_What is needed_. Look through the entries below for the line with "pink rectangle: (75, 61)" and the line with "purple semicircle: (40, 91)", then give again exactly those two lines and all lines between them, minus the pictures.

_Supplied data_.

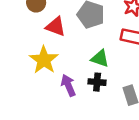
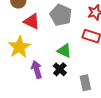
black cross: (97, 82) -> (60, 69), turned 32

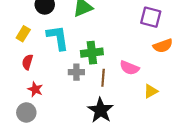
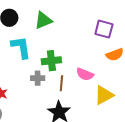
yellow triangle: (151, 91) -> (104, 95), size x1.5

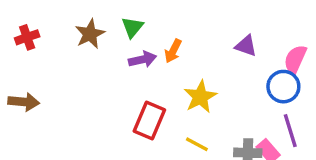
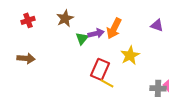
green triangle: (132, 27) -> (82, 38), moved
orange arrow: (173, 51) -> (114, 28), size x1.5
yellow line: (197, 144) -> (107, 83), moved

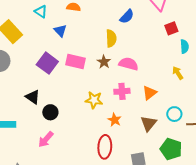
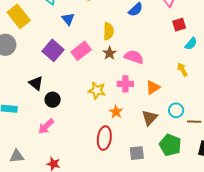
yellow semicircle: (111, 38) -> (108, 31), moved
cyan semicircle: (184, 46) -> (191, 44), turned 40
pink rectangle: (75, 61) -> (81, 51), turned -54

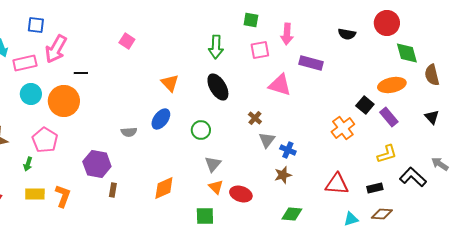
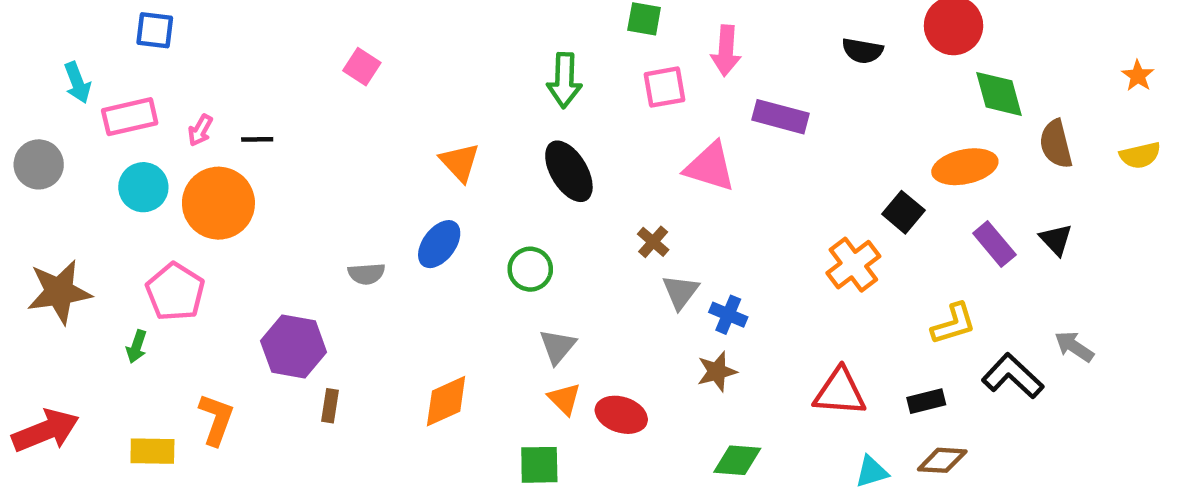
pink arrow: (56, 49) -> (200, 130), moved, size x0.5
purple rectangle: (389, 117) -> (994, 244), moved
yellow rectangle: (35, 194) -> (152, 451), moved

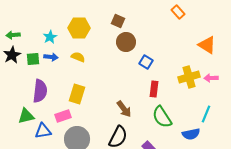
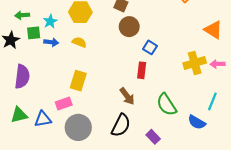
green arrow: (13, 35) -> (22, 15), moved
green square: (33, 59) -> (34, 33), moved
red rectangle: (154, 89) -> (142, 70), moved
purple semicircle: (40, 91) -> (22, 77), moved
green triangle: (26, 116) -> (19, 115), moved
blue semicircle: (191, 134) -> (197, 122), turned 42

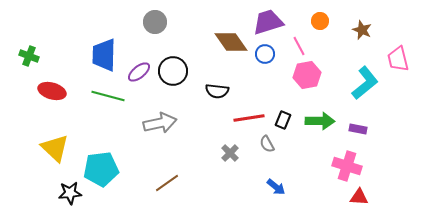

_Exercise output_.
pink rectangle: (75, 61) -> (81, 51), turned -54

pink arrow: (56, 49) -> (200, 130), moved, size x0.5
purple rectangle: (389, 117) -> (994, 244), moved
yellow rectangle: (35, 194) -> (152, 451), moved

green arrow: (13, 35) -> (22, 15), moved
green square: (33, 59) -> (34, 33), moved
red rectangle: (154, 89) -> (142, 70), moved
purple semicircle: (40, 91) -> (22, 77), moved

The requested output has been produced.